Provided information section start

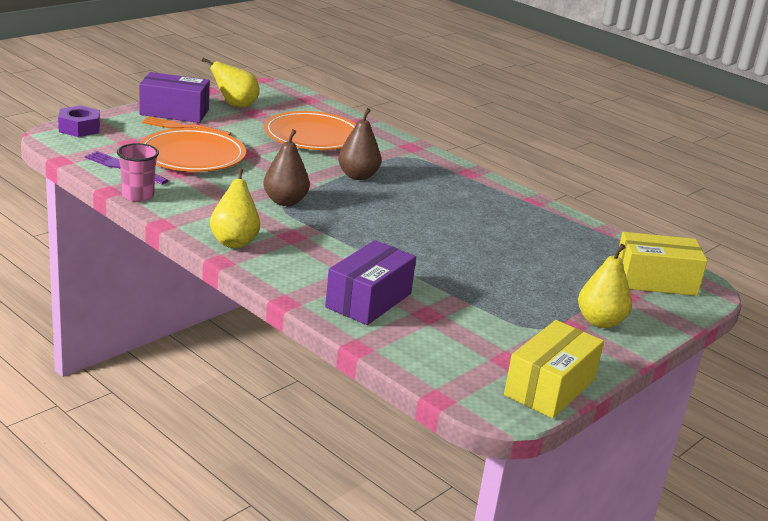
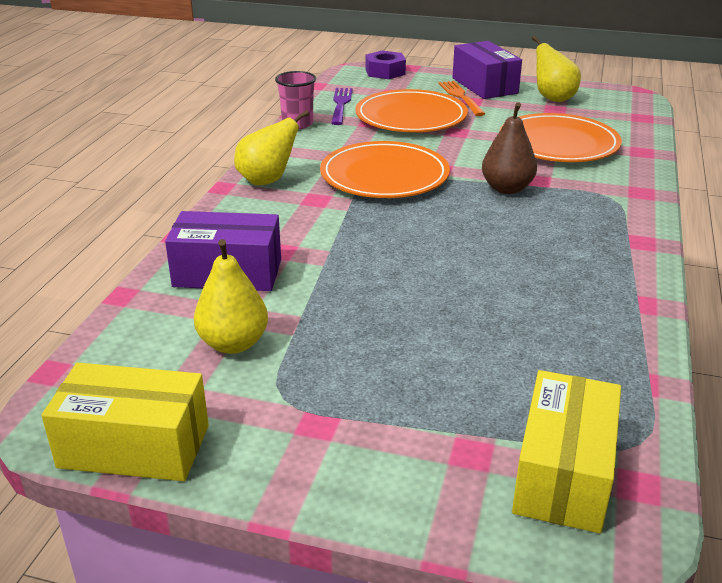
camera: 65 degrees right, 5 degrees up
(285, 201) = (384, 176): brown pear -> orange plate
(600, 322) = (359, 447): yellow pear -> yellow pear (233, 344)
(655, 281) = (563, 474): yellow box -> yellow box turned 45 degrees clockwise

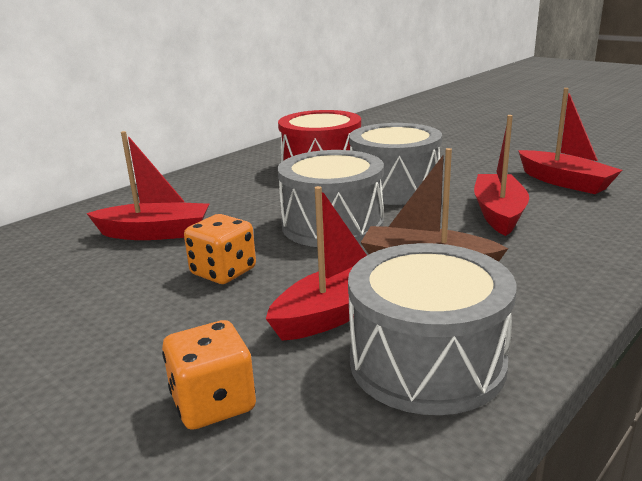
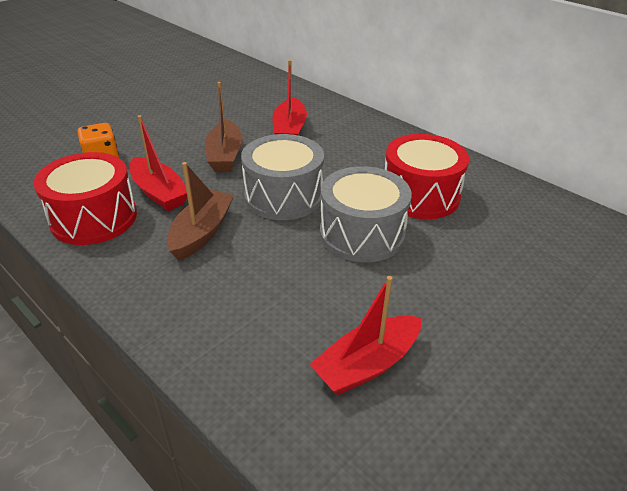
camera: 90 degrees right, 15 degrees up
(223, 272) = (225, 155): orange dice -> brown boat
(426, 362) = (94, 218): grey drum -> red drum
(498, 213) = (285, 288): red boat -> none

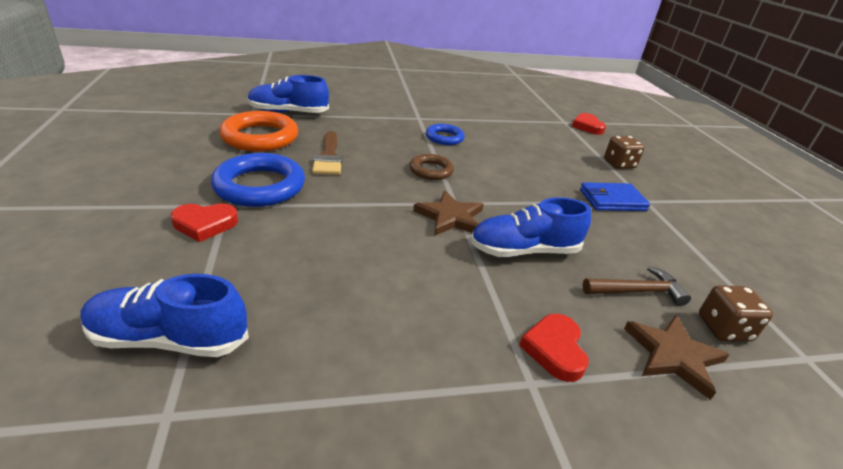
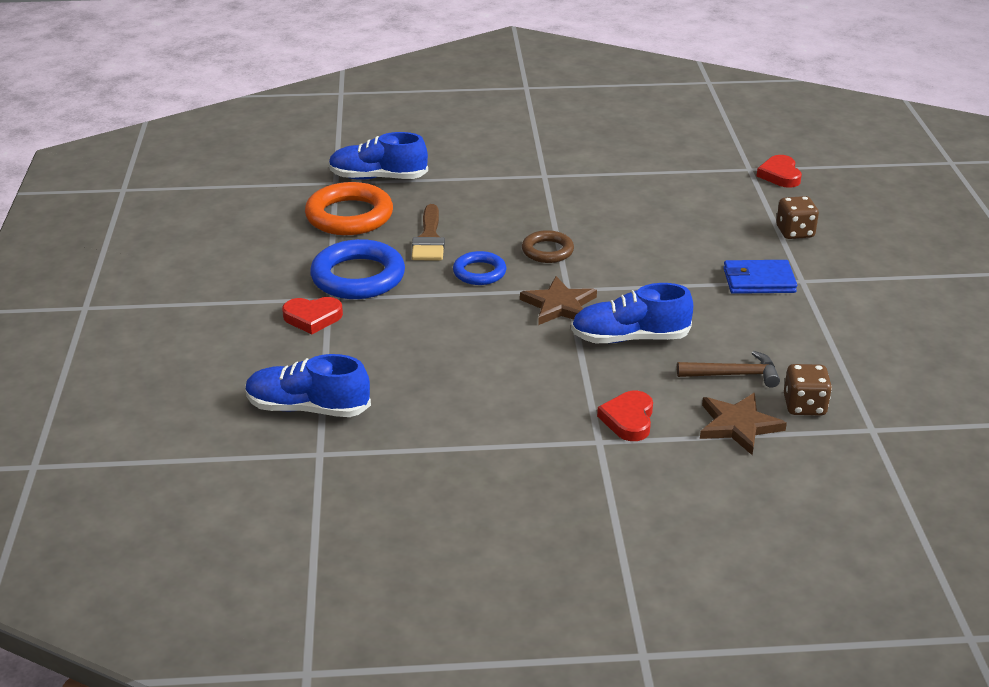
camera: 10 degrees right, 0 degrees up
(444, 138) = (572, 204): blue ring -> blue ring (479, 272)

Provided information section end

Task goal:
The pictures stay out; repeat exactly the lines from the one with "camera: 90 degrees right, 15 degrees up" to the end of the entries above, and nothing else.

Reply to the task:
camera: 90 degrees right, 15 degrees up
(223, 272) = (225, 155): orange dice -> brown boat
(426, 362) = (94, 218): grey drum -> red drum
(498, 213) = (285, 288): red boat -> none

camera: 10 degrees right, 0 degrees up
(444, 138) = (572, 204): blue ring -> blue ring (479, 272)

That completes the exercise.